— DATA RECORDS —
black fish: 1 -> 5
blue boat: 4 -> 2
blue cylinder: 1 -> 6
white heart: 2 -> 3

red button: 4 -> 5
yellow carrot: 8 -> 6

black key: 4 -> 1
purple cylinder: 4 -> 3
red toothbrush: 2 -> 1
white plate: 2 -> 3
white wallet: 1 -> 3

==

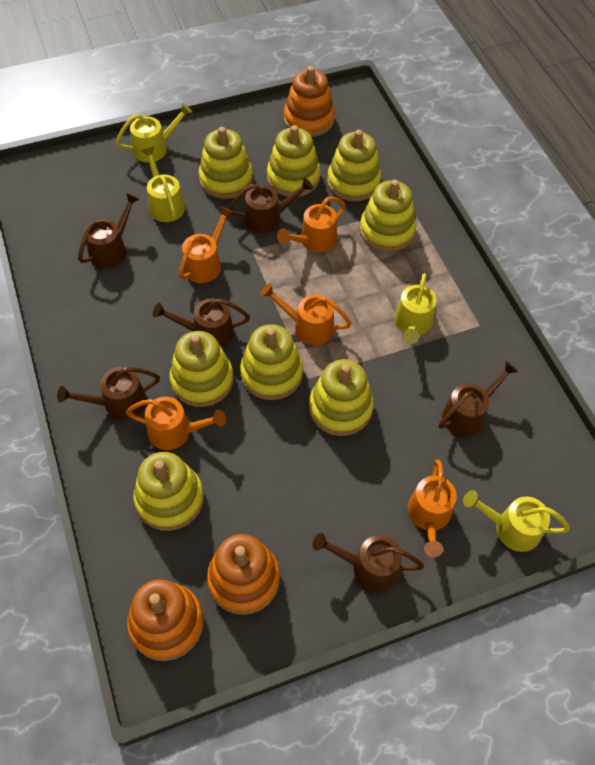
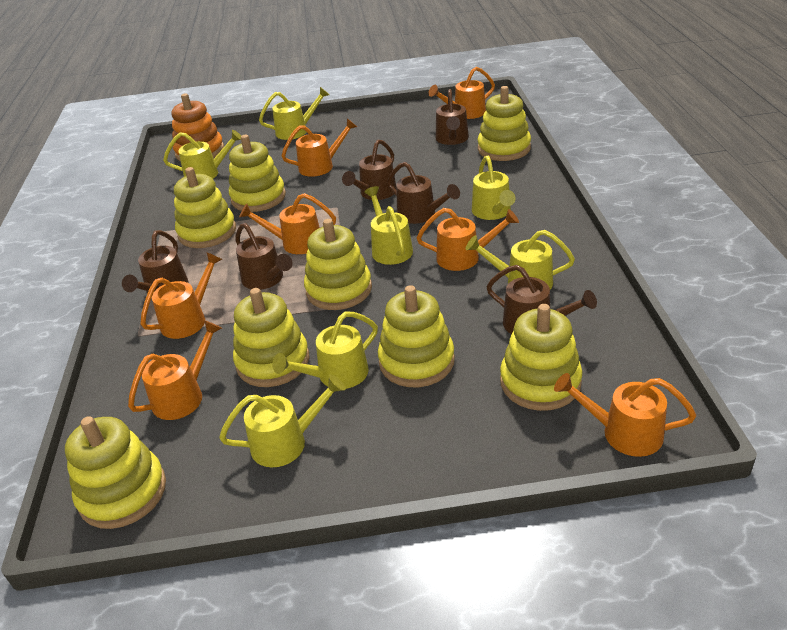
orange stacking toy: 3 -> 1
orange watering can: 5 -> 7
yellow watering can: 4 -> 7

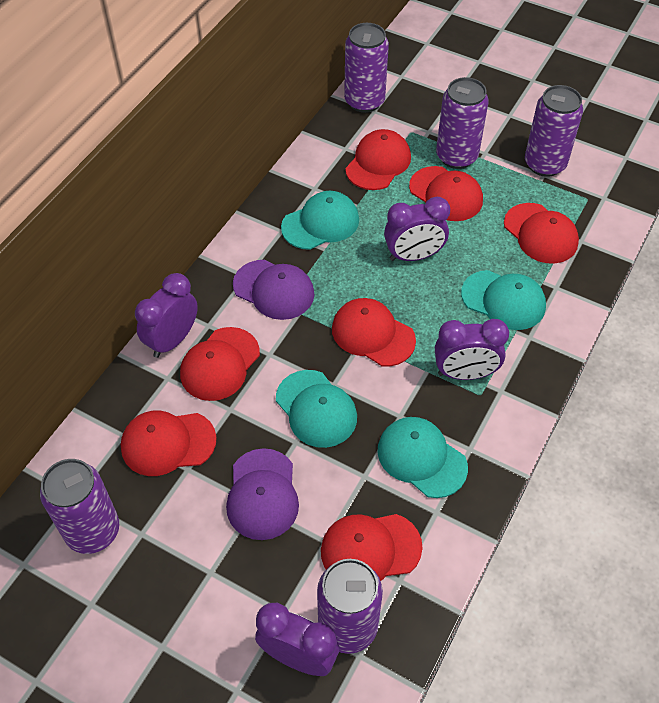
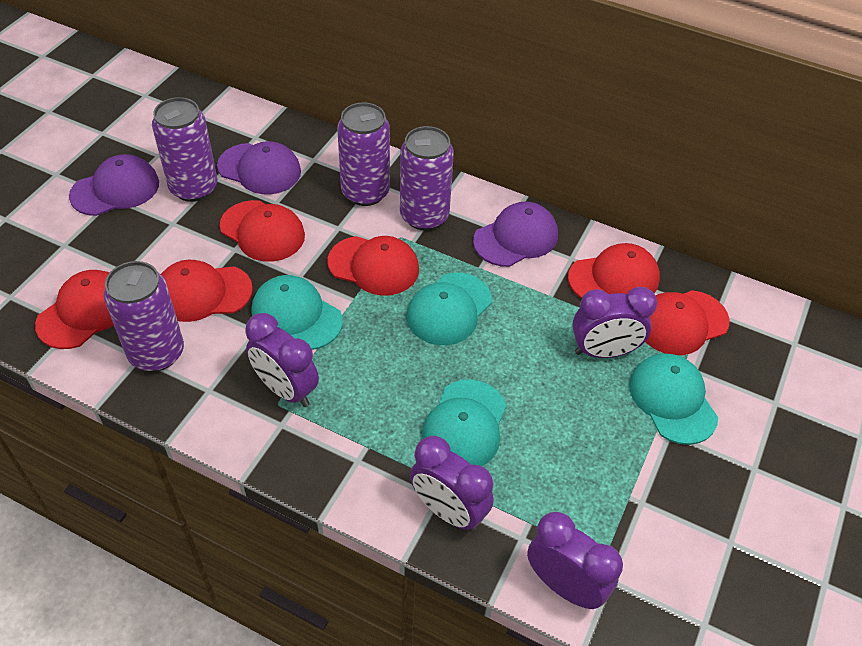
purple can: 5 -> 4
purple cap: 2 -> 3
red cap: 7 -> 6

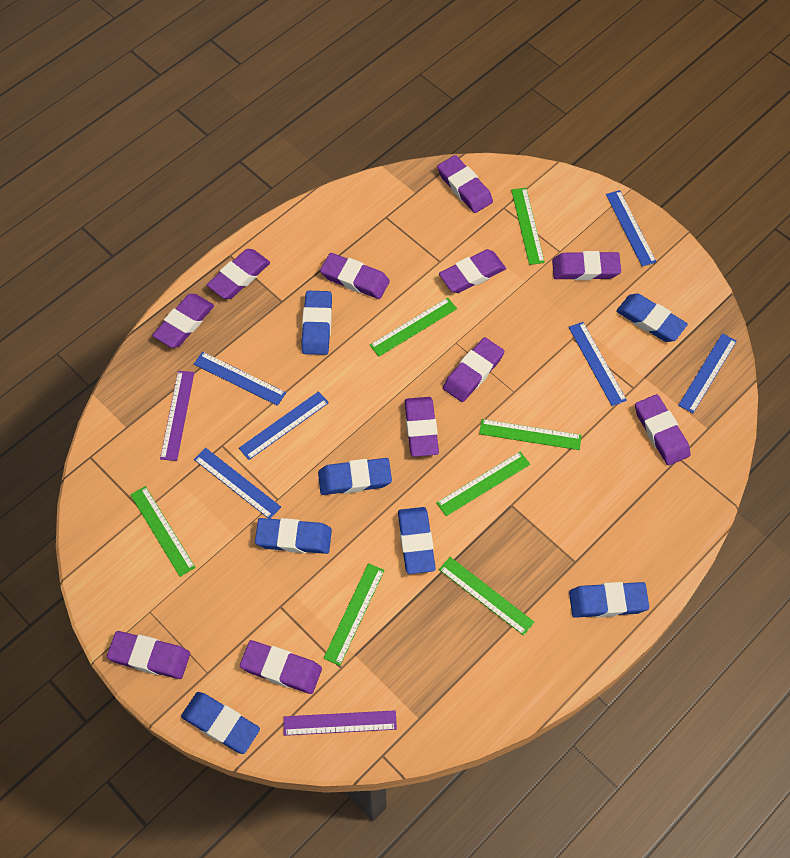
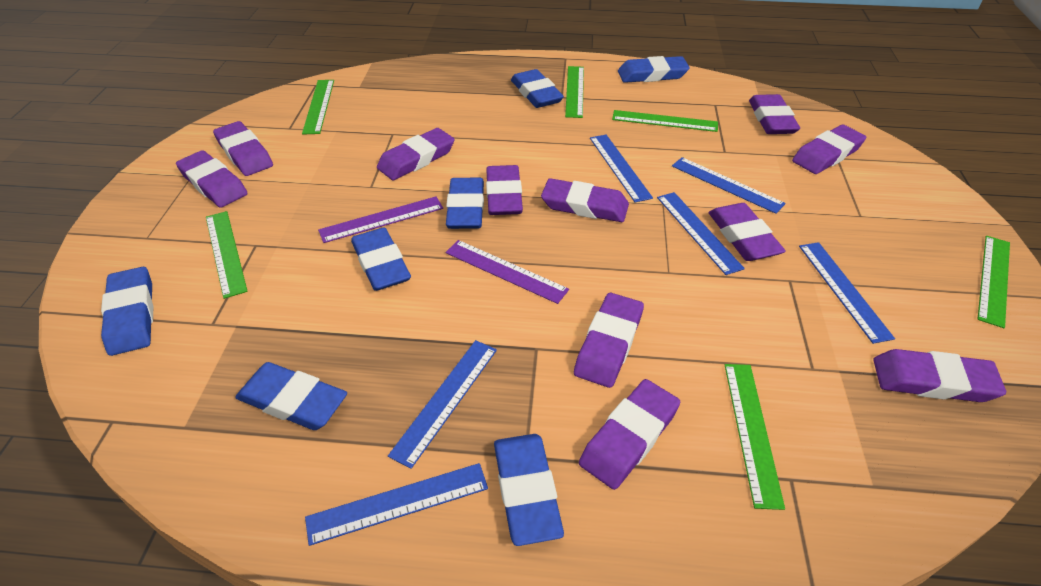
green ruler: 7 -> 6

— EXERCISE PROMPT —
Read through the entries and copy each line in which "orange" appears.

— FINAL ANSWER —
orange stacking toy: 3 -> 1
orange watering can: 5 -> 7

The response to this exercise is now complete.